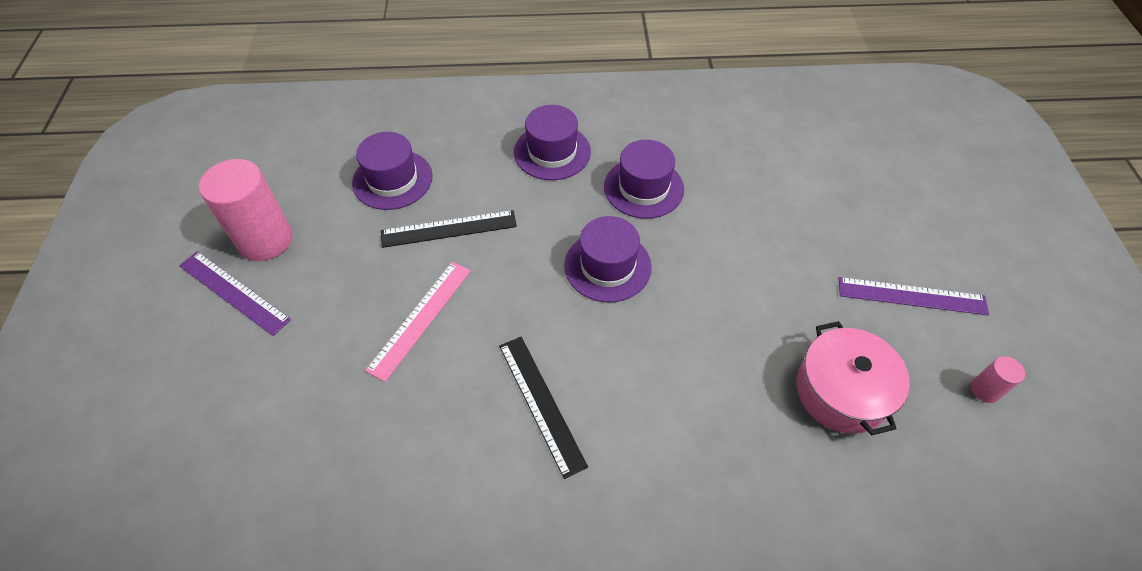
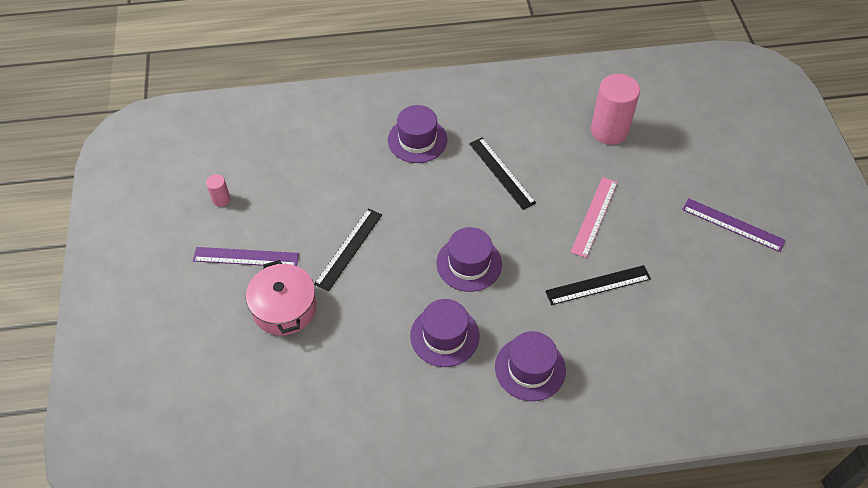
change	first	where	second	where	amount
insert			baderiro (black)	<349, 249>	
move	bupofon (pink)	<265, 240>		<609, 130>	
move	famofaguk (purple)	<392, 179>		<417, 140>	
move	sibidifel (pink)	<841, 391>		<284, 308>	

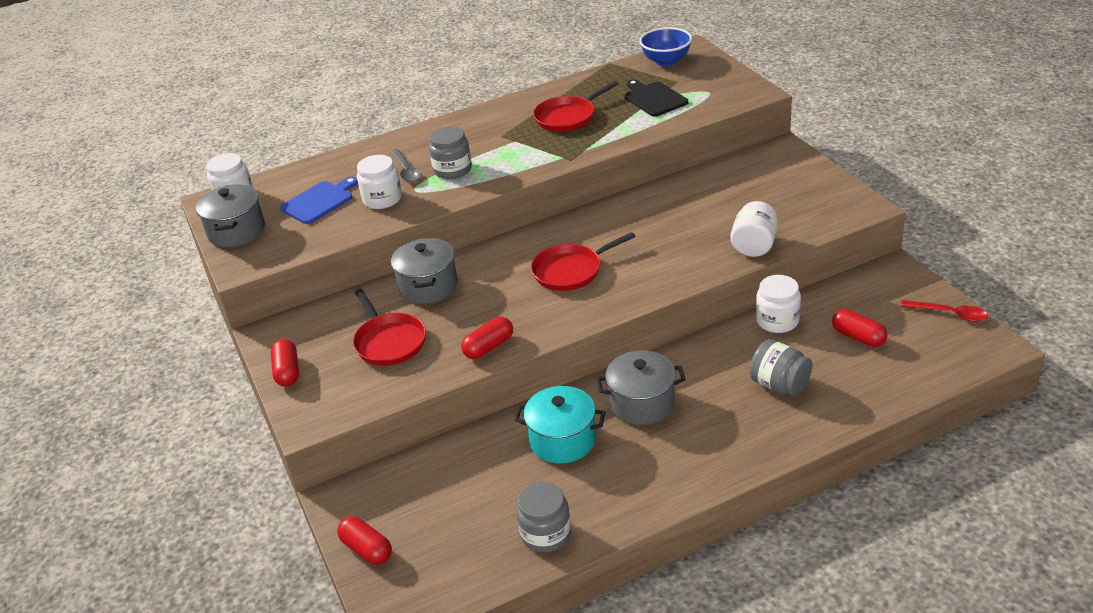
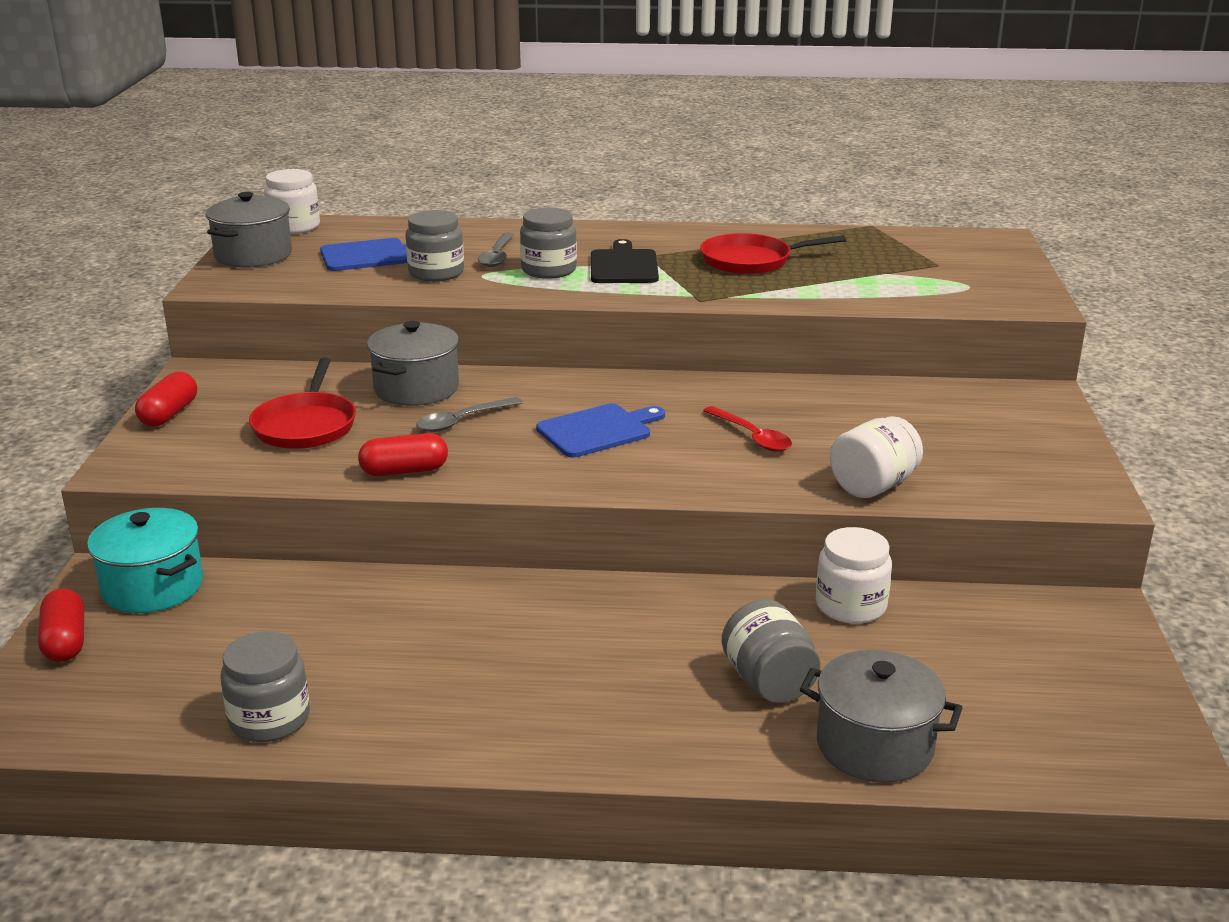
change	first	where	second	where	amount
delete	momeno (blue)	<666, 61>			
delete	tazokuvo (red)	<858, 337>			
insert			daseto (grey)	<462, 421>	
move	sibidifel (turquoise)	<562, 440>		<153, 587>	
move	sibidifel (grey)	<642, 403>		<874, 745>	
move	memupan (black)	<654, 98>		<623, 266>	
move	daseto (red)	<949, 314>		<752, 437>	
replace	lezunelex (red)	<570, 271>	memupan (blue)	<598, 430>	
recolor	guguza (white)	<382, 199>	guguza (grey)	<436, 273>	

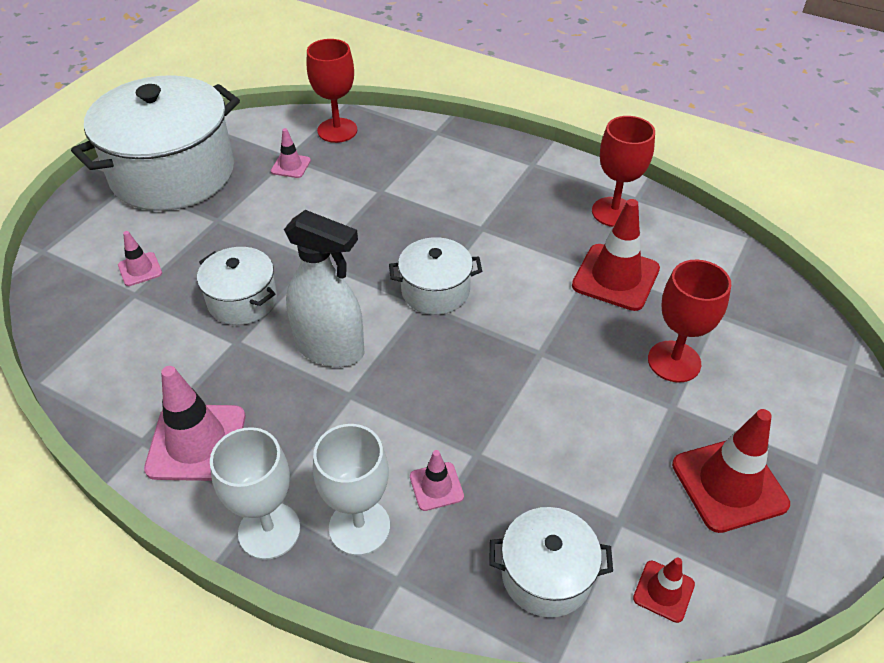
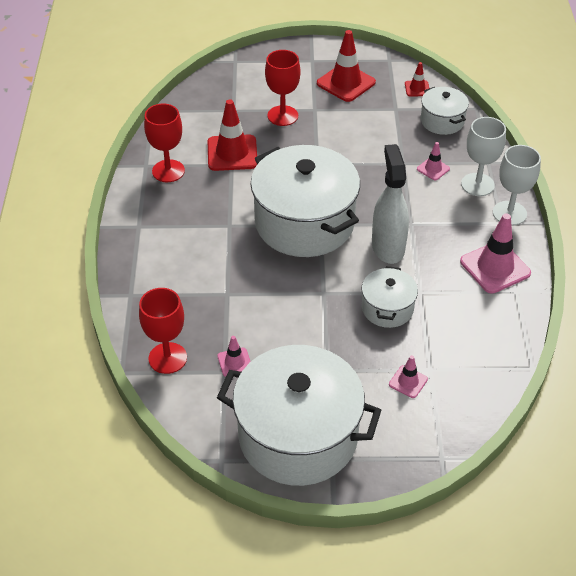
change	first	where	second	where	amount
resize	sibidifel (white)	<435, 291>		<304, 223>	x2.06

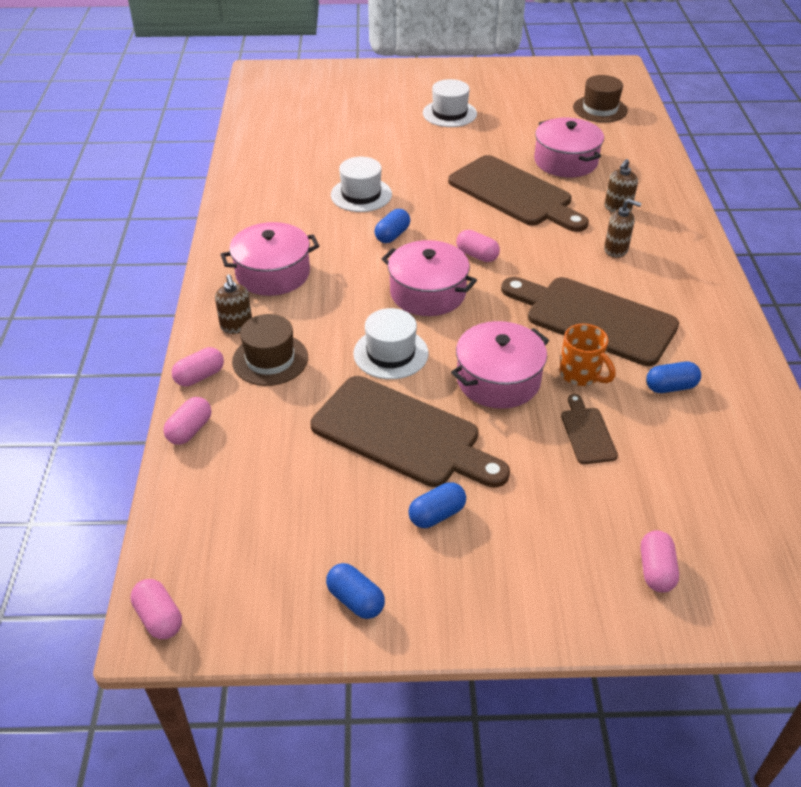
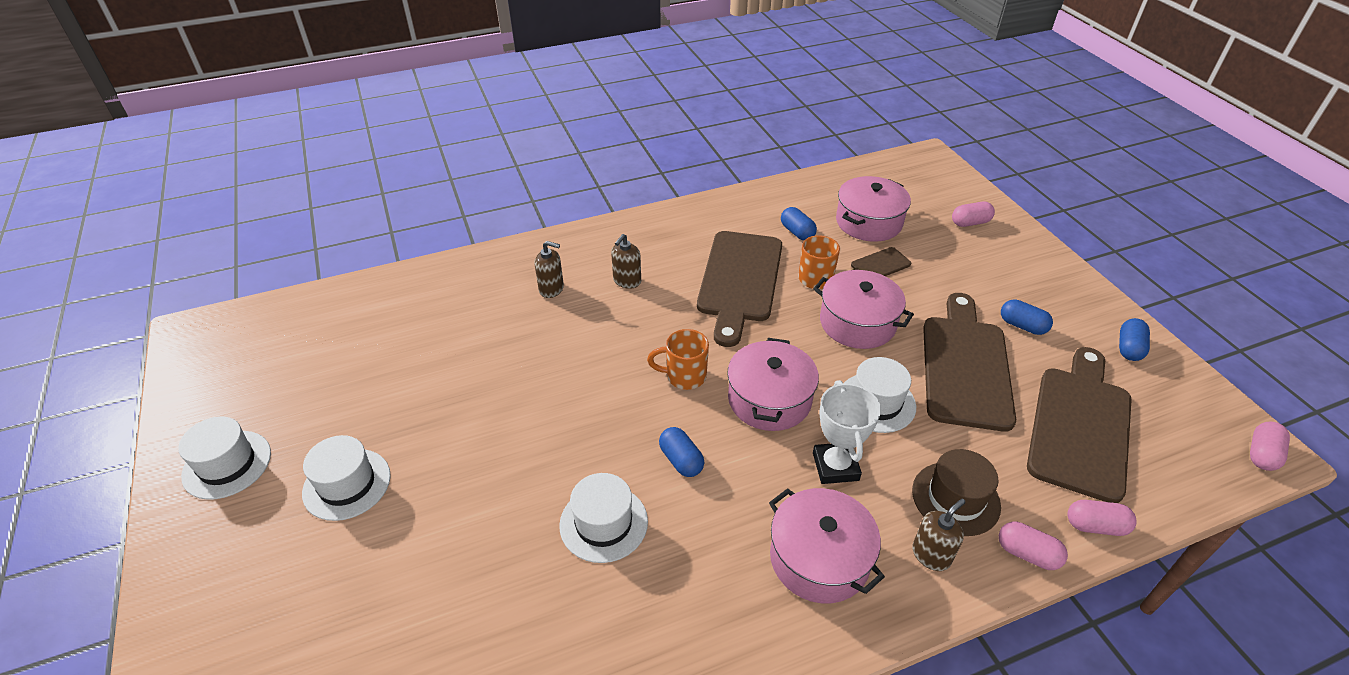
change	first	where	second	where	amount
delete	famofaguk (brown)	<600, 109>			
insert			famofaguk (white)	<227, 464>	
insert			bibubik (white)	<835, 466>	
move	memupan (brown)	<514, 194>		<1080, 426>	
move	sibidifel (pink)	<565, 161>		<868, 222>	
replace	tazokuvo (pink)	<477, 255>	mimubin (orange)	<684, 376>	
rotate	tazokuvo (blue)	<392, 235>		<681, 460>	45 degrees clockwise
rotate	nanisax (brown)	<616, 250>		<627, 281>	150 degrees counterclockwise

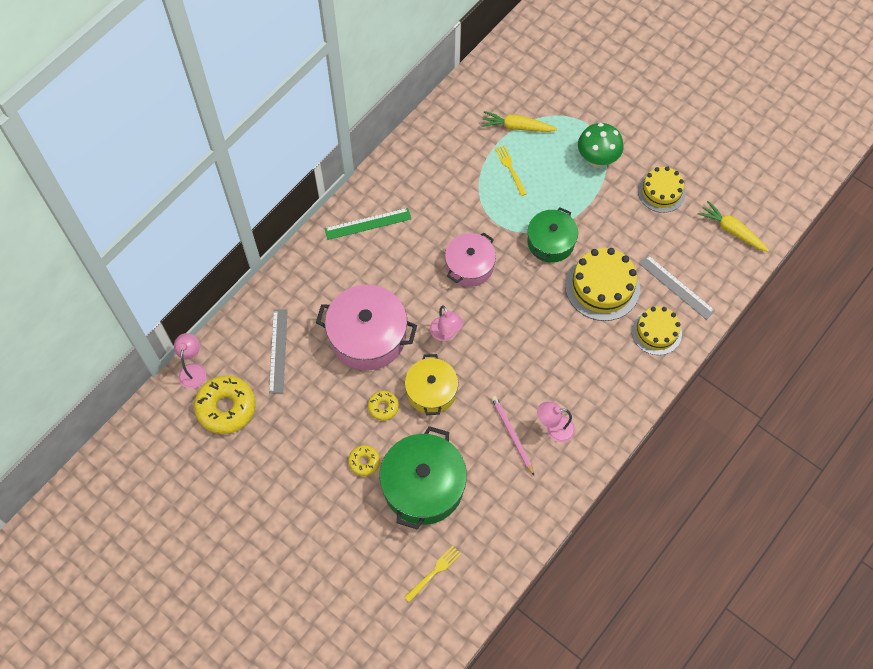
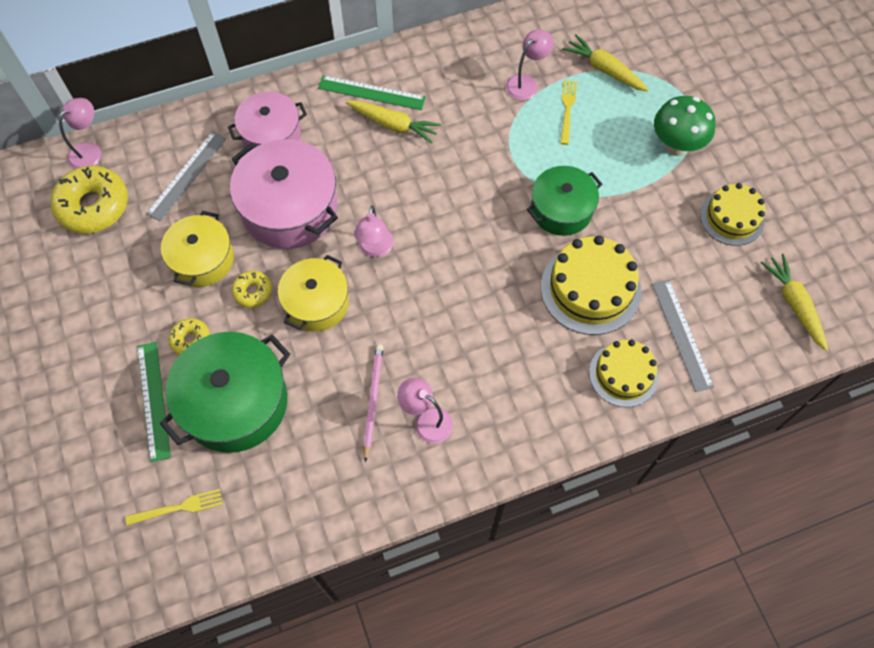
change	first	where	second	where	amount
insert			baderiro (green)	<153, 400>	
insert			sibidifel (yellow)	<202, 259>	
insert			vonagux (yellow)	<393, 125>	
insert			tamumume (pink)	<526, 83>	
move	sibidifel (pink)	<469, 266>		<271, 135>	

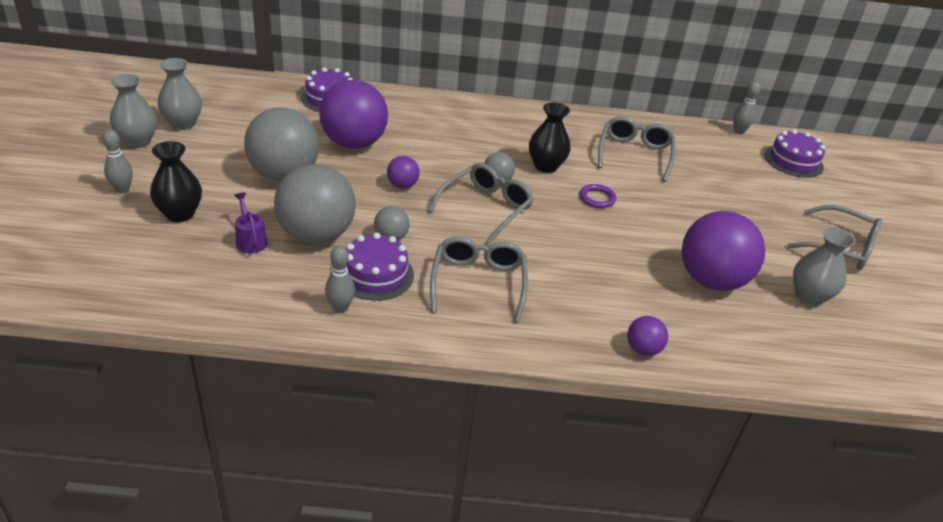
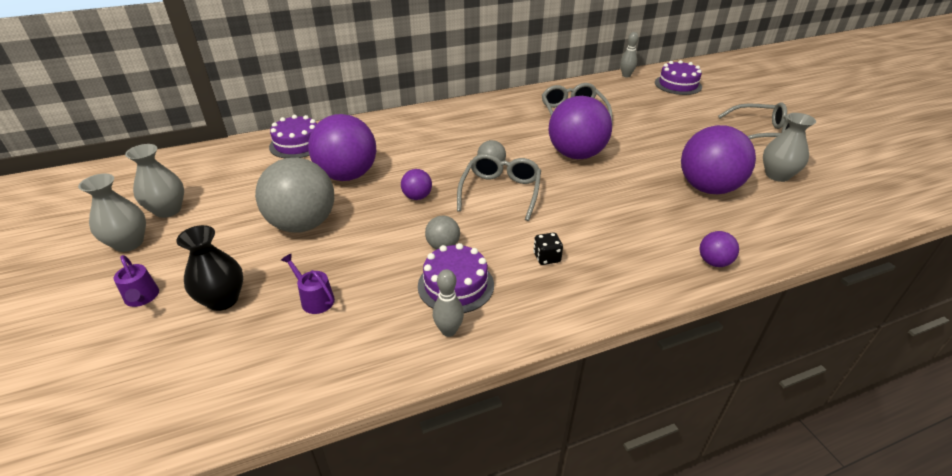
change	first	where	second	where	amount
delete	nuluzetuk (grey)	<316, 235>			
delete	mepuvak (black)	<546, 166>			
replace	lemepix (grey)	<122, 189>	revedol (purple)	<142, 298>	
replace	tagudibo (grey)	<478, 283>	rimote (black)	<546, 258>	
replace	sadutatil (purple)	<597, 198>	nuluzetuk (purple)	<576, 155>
-=-=-=-=-
ASSIGNMENT: For every line above, produce an exact transcription that omits the images.

RESPONSE BOX:
change	first	where	second	where	amount
insert			baderiro (black)	<349, 249>	
move	bupofon (pink)	<265, 240>		<609, 130>	
move	famofaguk (purple)	<392, 179>		<417, 140>	
move	sibidifel (pink)	<841, 391>		<284, 308>	

change	first	where	second	where	amount
delete	momeno (blue)	<666, 61>			
delete	tazokuvo (red)	<858, 337>			
insert			daseto (grey)	<462, 421>	
move	sibidifel (turquoise)	<562, 440>		<153, 587>	
move	sibidifel (grey)	<642, 403>		<874, 745>	
move	memupan (black)	<654, 98>		<623, 266>	
move	daseto (red)	<949, 314>		<752, 437>	
replace	lezunelex (red)	<570, 271>	memupan (blue)	<598, 430>	
recolor	guguza (white)	<382, 199>	guguza (grey)	<436, 273>	

change	first	where	second	where	amount
resize	sibidifel (white)	<435, 291>		<304, 223>	x2.06

change	first	where	second	where	amount
delete	famofaguk (brown)	<600, 109>			
insert			famofaguk (white)	<227, 464>	
insert			bibubik (white)	<835, 466>	
move	memupan (brown)	<514, 194>		<1080, 426>	
move	sibidifel (pink)	<565, 161>		<868, 222>	
replace	tazokuvo (pink)	<477, 255>	mimubin (orange)	<684, 376>	
rotate	tazokuvo (blue)	<392, 235>		<681, 460>	45 degrees clockwise
rotate	nanisax (brown)	<616, 250>		<627, 281>	150 degrees counterclockwise

change	first	where	second	where	amount
insert			baderiro (green)	<153, 400>	
insert			sibidifel (yellow)	<202, 259>	
insert			vonagux (yellow)	<393, 125>	
insert			tamumume (pink)	<526, 83>	
move	sibidifel (pink)	<469, 266>		<271, 135>	

change	first	where	second	where	amount
delete	nuluzetuk (grey)	<316, 235>			
delete	mepuvak (black)	<546, 166>			
replace	lemepix (grey)	<122, 189>	revedol (purple)	<142, 298>	
replace	tagudibo (grey)	<478, 283>	rimote (black)	<546, 258>	
replace	sadutatil (purple)	<597, 198>	nuluzetuk (purple)	<576, 155>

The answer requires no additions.